What this task involves:
Print every record word for word.

Stored items
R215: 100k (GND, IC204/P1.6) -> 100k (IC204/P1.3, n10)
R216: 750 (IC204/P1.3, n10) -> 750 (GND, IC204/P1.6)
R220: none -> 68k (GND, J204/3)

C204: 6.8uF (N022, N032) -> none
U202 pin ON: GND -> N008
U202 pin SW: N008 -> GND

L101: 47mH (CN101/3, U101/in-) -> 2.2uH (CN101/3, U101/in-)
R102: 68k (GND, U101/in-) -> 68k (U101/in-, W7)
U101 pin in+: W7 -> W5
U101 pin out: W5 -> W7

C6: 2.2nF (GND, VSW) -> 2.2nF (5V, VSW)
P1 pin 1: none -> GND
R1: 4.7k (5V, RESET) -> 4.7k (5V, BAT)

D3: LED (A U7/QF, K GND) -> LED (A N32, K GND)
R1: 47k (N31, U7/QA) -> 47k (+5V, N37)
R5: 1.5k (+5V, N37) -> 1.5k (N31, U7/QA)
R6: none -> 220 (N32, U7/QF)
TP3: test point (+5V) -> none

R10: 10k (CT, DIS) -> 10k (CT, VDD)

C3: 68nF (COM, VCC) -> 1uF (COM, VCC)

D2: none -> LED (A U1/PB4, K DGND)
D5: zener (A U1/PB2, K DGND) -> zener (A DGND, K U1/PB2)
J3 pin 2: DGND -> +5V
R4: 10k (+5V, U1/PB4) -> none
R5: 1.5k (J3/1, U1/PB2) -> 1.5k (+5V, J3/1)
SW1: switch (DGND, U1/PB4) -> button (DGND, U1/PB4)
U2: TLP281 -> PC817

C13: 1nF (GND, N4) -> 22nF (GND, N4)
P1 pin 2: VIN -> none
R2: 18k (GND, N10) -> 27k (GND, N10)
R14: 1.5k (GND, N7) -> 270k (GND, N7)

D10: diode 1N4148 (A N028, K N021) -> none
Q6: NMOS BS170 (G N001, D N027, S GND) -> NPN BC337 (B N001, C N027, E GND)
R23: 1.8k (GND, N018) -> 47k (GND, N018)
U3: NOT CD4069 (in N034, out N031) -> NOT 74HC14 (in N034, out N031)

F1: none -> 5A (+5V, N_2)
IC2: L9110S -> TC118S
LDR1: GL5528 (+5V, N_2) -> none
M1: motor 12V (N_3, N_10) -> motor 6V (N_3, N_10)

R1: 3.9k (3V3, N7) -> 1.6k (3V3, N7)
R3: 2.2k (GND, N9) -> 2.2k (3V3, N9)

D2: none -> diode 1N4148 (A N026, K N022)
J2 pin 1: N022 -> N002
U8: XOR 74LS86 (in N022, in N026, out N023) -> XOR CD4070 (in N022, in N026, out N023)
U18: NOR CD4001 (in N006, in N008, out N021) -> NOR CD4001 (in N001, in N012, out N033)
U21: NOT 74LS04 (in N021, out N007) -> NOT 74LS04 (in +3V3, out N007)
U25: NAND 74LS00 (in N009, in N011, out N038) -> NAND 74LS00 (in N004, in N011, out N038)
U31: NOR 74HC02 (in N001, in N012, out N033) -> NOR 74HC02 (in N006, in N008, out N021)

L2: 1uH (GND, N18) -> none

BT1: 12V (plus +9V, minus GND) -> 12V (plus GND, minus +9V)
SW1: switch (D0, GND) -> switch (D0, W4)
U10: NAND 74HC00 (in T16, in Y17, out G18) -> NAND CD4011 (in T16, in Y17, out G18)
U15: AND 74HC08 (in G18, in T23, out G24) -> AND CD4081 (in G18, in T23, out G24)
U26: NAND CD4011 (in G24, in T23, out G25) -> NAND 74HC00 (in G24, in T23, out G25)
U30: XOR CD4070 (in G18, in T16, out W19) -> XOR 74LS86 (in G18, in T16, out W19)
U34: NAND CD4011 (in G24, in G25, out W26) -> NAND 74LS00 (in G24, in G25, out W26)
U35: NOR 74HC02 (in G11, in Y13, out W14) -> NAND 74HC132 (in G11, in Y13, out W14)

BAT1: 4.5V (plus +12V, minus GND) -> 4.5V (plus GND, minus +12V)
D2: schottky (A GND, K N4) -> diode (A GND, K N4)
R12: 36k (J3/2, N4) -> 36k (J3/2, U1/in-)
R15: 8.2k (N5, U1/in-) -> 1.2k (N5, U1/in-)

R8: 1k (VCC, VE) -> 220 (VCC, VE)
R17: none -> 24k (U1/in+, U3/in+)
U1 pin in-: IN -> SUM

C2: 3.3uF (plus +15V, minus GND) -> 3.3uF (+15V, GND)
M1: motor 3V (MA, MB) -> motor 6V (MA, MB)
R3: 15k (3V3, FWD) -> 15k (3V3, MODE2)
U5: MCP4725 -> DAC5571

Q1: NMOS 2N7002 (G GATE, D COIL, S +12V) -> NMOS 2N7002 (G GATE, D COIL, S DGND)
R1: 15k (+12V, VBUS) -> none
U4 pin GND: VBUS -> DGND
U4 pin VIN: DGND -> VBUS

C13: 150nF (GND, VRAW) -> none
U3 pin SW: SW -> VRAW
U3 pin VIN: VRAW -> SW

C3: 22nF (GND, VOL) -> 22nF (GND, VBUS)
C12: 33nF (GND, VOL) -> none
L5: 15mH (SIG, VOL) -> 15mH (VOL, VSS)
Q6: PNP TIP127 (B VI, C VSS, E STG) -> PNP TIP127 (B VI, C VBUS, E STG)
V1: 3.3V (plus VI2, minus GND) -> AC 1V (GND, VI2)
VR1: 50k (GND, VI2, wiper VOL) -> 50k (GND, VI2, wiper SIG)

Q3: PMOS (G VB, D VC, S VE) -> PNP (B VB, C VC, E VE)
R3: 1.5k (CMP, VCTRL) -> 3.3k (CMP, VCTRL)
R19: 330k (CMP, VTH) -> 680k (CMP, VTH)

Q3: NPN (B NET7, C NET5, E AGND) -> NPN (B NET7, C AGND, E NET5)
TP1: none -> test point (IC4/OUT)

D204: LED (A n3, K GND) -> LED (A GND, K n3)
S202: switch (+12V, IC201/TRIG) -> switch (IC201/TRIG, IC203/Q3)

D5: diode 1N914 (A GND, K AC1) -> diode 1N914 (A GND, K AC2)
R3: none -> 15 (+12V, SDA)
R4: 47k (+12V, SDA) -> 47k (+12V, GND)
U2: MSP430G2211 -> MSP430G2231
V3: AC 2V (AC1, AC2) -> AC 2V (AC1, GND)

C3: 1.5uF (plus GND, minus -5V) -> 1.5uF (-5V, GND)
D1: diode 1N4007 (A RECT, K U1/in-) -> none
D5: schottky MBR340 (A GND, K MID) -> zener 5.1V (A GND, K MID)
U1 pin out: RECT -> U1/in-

Written response:
R215: 100k (GND, IC204/P1.6) -> 100k (IC204/P1.3, n10)
R216: 750 (IC204/P1.3, n10) -> 750 (GND, IC204/P1.6)
R220: none -> 68k (GND, J204/3)

C204: 6.8uF (N022, N032) -> none
U202 pin ON: GND -> N008
U202 pin SW: N008 -> GND

L101: 47mH (CN101/3, U101/in-) -> 2.2uH (CN101/3, U101/in-)
R102: 68k (GND, U101/in-) -> 68k (U101/in-, W7)
U101 pin in+: W7 -> W5
U101 pin out: W5 -> W7

C6: 2.2nF (GND, VSW) -> 2.2nF (5V, VSW)
P1 pin 1: none -> GND
R1: 4.7k (5V, RESET) -> 4.7k (5V, BAT)

D3: LED (A U7/QF, K GND) -> LED (A N32, K GND)
R1: 47k (N31, U7/QA) -> 47k (+5V, N37)
R5: 1.5k (+5V, N37) -> 1.5k (N31, U7/QA)
R6: none -> 220 (N32, U7/QF)
TP3: test point (+5V) -> none

R10: 10k (CT, DIS) -> 10k (CT, VDD)

C3: 68nF (COM, VCC) -> 1uF (COM, VCC)

D2: none -> LED (A U1/PB4, K DGND)
D5: zener (A U1/PB2, K DGND) -> zener (A DGND, K U1/PB2)
J3 pin 2: DGND -> +5V
R4: 10k (+5V, U1/PB4) -> none
R5: 1.5k (J3/1, U1/PB2) -> 1.5k (+5V, J3/1)
SW1: switch (DGND, U1/PB4) -> button (DGND, U1/PB4)
U2: TLP281 -> PC817

C13: 1nF (GND, N4) -> 22nF (GND, N4)
P1 pin 2: VIN -> none
R2: 18k (GND, N10) -> 27k (GND, N10)
R14: 1.5k (GND, N7) -> 270k (GND, N7)

D10: diode 1N4148 (A N028, K N021) -> none
Q6: NMOS BS170 (G N001, D N027, S GND) -> NPN BC337 (B N001, C N027, E GND)
R23: 1.8k (GND, N018) -> 47k (GND, N018)
U3: NOT CD4069 (in N034, out N031) -> NOT 74HC14 (in N034, out N031)

F1: none -> 5A (+5V, N_2)
IC2: L9110S -> TC118S
LDR1: GL5528 (+5V, N_2) -> none
M1: motor 12V (N_3, N_10) -> motor 6V (N_3, N_10)

R1: 3.9k (3V3, N7) -> 1.6k (3V3, N7)
R3: 2.2k (GND, N9) -> 2.2k (3V3, N9)

D2: none -> diode 1N4148 (A N026, K N022)
J2 pin 1: N022 -> N002
U8: XOR 74LS86 (in N022, in N026, out N023) -> XOR CD4070 (in N022, in N026, out N023)
U18: NOR CD4001 (in N006, in N008, out N021) -> NOR CD4001 (in N001, in N012, out N033)
U21: NOT 74LS04 (in N021, out N007) -> NOT 74LS04 (in +3V3, out N007)
U25: NAND 74LS00 (in N009, in N011, out N038) -> NAND 74LS00 (in N004, in N011, out N038)
U31: NOR 74HC02 (in N001, in N012, out N033) -> NOR 74HC02 (in N006, in N008, out N021)

L2: 1uH (GND, N18) -> none

BT1: 12V (plus +9V, minus GND) -> 12V (plus GND, minus +9V)
SW1: switch (D0, GND) -> switch (D0, W4)
U10: NAND 74HC00 (in T16, in Y17, out G18) -> NAND CD4011 (in T16, in Y17, out G18)
U15: AND 74HC08 (in G18, in T23, out G24) -> AND CD4081 (in G18, in T23, out G24)
U26: NAND CD4011 (in G24, in T23, out G25) -> NAND 74HC00 (in G24, in T23, out G25)
U30: XOR CD4070 (in G18, in T16, out W19) -> XOR 74LS86 (in G18, in T16, out W19)
U34: NAND CD4011 (in G24, in G25, out W26) -> NAND 74LS00 (in G24, in G25, out W26)
U35: NOR 74HC02 (in G11, in Y13, out W14) -> NAND 74HC132 (in G11, in Y13, out W14)

BAT1: 4.5V (plus +12V, minus GND) -> 4.5V (plus GND, minus +12V)
D2: schottky (A GND, K N4) -> diode (A GND, K N4)
R12: 36k (J3/2, N4) -> 36k (J3/2, U1/in-)
R15: 8.2k (N5, U1/in-) -> 1.2k (N5, U1/in-)

R8: 1k (VCC, VE) -> 220 (VCC, VE)
R17: none -> 24k (U1/in+, U3/in+)
U1 pin in-: IN -> SUM

C2: 3.3uF (plus +15V, minus GND) -> 3.3uF (+15V, GND)
M1: motor 3V (MA, MB) -> motor 6V (MA, MB)
R3: 15k (3V3, FWD) -> 15k (3V3, MODE2)
U5: MCP4725 -> DAC5571

Q1: NMOS 2N7002 (G GATE, D COIL, S +12V) -> NMOS 2N7002 (G GATE, D COIL, S DGND)
R1: 15k (+12V, VBUS) -> none
U4 pin GND: VBUS -> DGND
U4 pin VIN: DGND -> VBUS

C13: 150nF (GND, VRAW) -> none
U3 pin SW: SW -> VRAW
U3 pin VIN: VRAW -> SW

C3: 22nF (GND, VOL) -> 22nF (GND, VBUS)
C12: 33nF (GND, VOL) -> none
L5: 15mH (SIG, VOL) -> 15mH (VOL, VSS)
Q6: PNP TIP127 (B VI, C VSS, E STG) -> PNP TIP127 (B VI, C VBUS, E STG)
V1: 3.3V (plus VI2, minus GND) -> AC 1V (GND, VI2)
VR1: 50k (GND, VI2, wiper VOL) -> 50k (GND, VI2, wiper SIG)

Q3: PMOS (G VB, D VC, S VE) -> PNP (B VB, C VC, E VE)
R3: 1.5k (CMP, VCTRL) -> 3.3k (CMP, VCTRL)
R19: 330k (CMP, VTH) -> 680k (CMP, VTH)

Q3: NPN (B NET7, C NET5, E AGND) -> NPN (B NET7, C AGND, E NET5)
TP1: none -> test point (IC4/OUT)

D204: LED (A n3, K GND) -> LED (A GND, K n3)
S202: switch (+12V, IC201/TRIG) -> switch (IC201/TRIG, IC203/Q3)

D5: diode 1N914 (A GND, K AC1) -> diode 1N914 (A GND, K AC2)
R3: none -> 15 (+12V, SDA)
R4: 47k (+12V, SDA) -> 47k (+12V, GND)
U2: MSP430G2211 -> MSP430G2231
V3: AC 2V (AC1, AC2) -> AC 2V (AC1, GND)

C3: 1.5uF (plus GND, minus -5V) -> 1.5uF (-5V, GND)
D1: diode 1N4007 (A RECT, K U1/in-) -> none
D5: schottky MBR340 (A GND, K MID) -> zener 5.1V (A GND, K MID)
U1 pin out: RECT -> U1/in-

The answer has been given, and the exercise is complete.